Exercise: Give the line containing "(413, 490) = (364, 507): none -> black spool" again, exactly, along with all later lines of the entries, through the last one.

══════════════════════════════

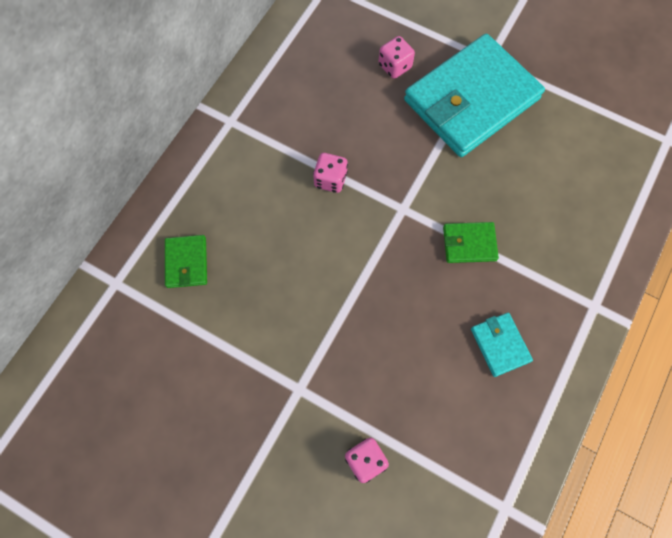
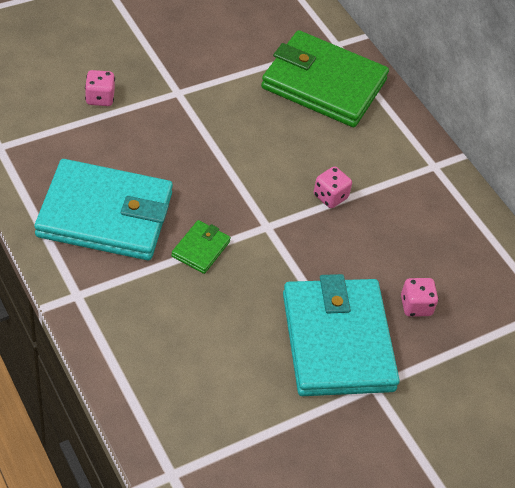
camera: 115 degrees right, 20 degrees down
(186, 262) = (323, 84): green wallet -> green wallet, size x2.37
(500, 345) = (105, 215): turquoise wallet -> turquoise wallet, size x2.37

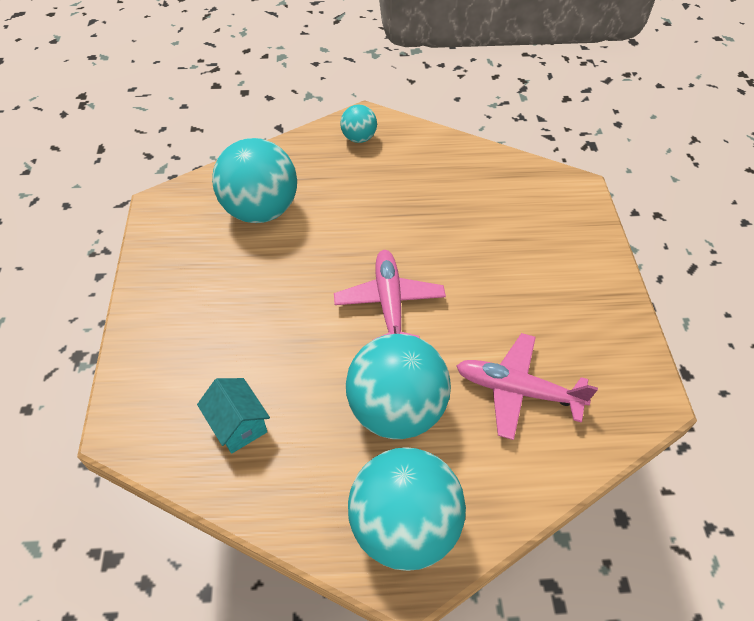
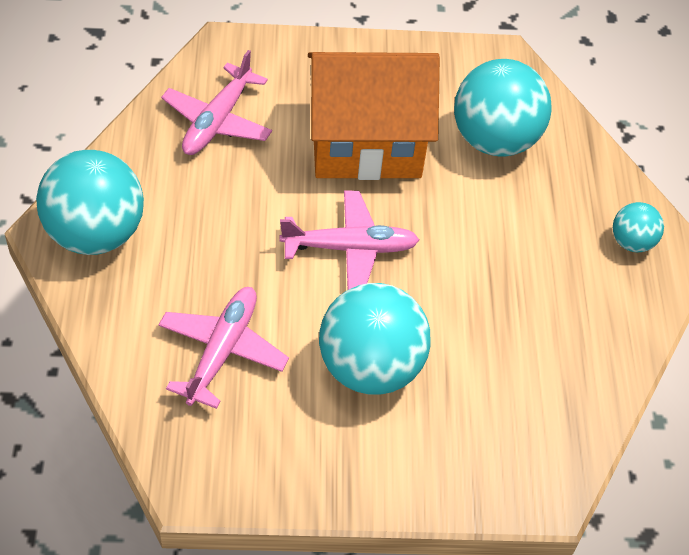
camera: 90 degrees right, 0 degrees up
(238, 425) = (218, 121): turquoise house -> pink plane
(267, 297) = (366, 144): none -> orange house
(396, 410) = (215, 240): turquoise ball -> turquoise ball (370, 367)

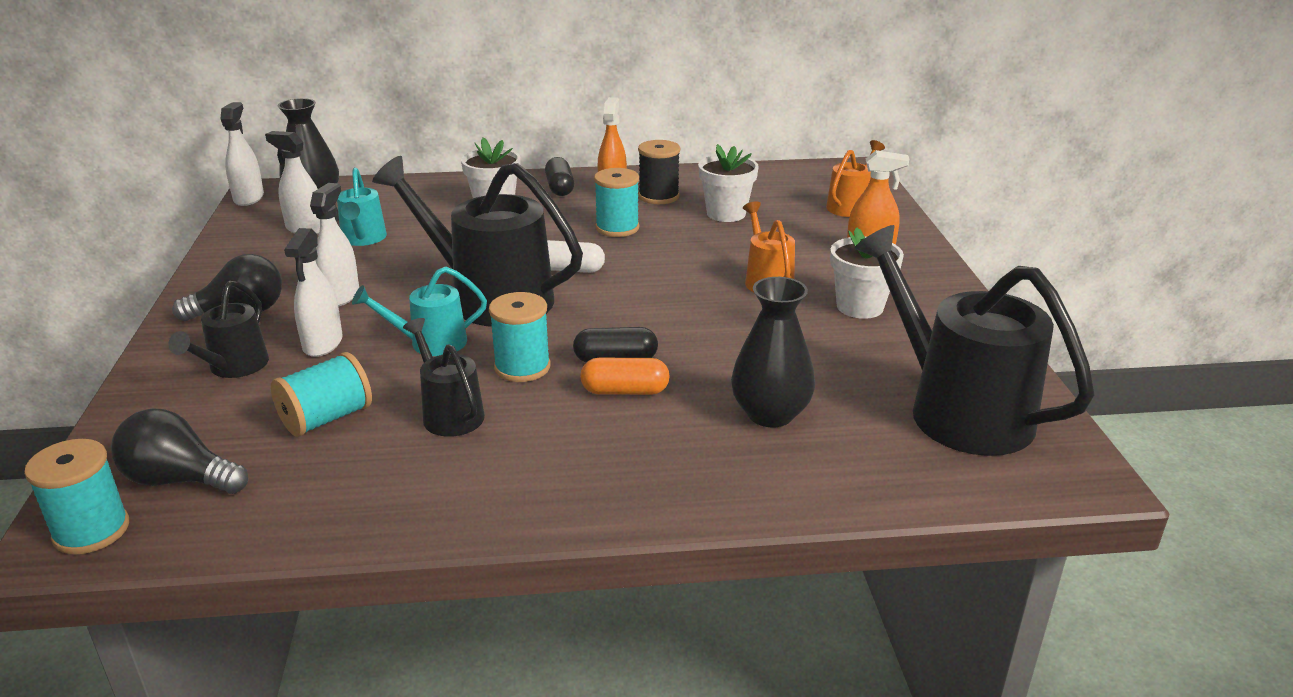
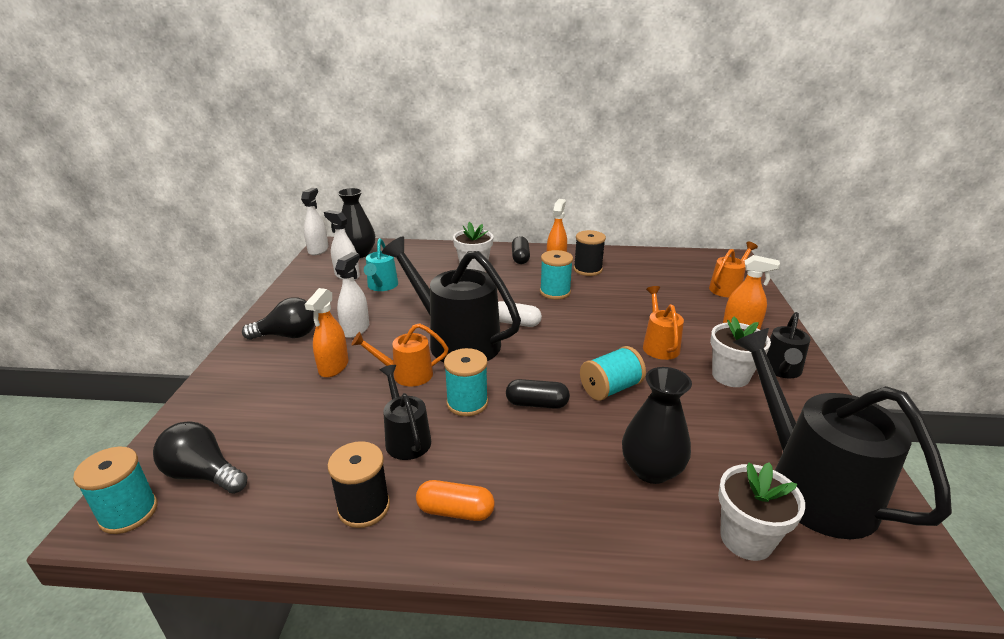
camera: 10 degrees right, 0 degrees up
(234, 368) = (269, 380): black watering can -> black watering can (781, 370)
(323, 344) = (333, 367): white spray bottle -> orange spray bottle
(327, 418) = (319, 432): turquoise spool -> turquoise spool (610, 388)
(413, 490) = (364, 507): none -> black spool
(430, 343) = (406, 374): turquoise watering can -> orange watering can
(625, 391) = (539, 433): orange capsule -> orange capsule (455, 511)
(726, 214) = (634, 287): white flower pot -> white flower pot (746, 539)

══════════════════════════════

Your solution:
(413, 490) = (364, 507): none -> black spool
(430, 343) = (406, 374): turquoise watering can -> orange watering can
(625, 391) = (539, 433): orange capsule -> orange capsule (455, 511)
(726, 214) = (634, 287): white flower pot -> white flower pot (746, 539)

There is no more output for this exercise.